Task goal => The answer must be every line of the records below that contains the word "semicircle".

Record set =>
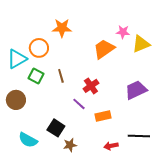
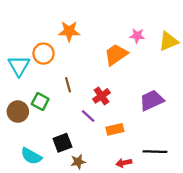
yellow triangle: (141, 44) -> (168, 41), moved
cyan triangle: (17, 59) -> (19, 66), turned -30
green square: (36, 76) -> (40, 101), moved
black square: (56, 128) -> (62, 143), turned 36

==

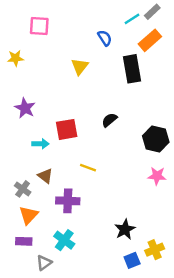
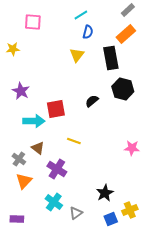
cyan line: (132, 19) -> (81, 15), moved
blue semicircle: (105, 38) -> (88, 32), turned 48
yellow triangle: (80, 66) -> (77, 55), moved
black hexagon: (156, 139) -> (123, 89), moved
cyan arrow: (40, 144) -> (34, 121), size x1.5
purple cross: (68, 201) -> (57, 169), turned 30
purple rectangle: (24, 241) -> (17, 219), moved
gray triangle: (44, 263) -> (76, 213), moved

...

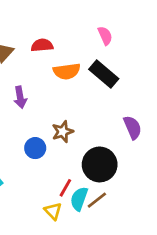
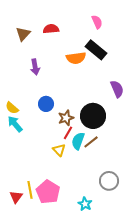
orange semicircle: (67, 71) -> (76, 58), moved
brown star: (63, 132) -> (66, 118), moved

Answer space =>
blue semicircle: (105, 38) -> (88, 32), turned 48
orange semicircle: (67, 71) -> (76, 58), moved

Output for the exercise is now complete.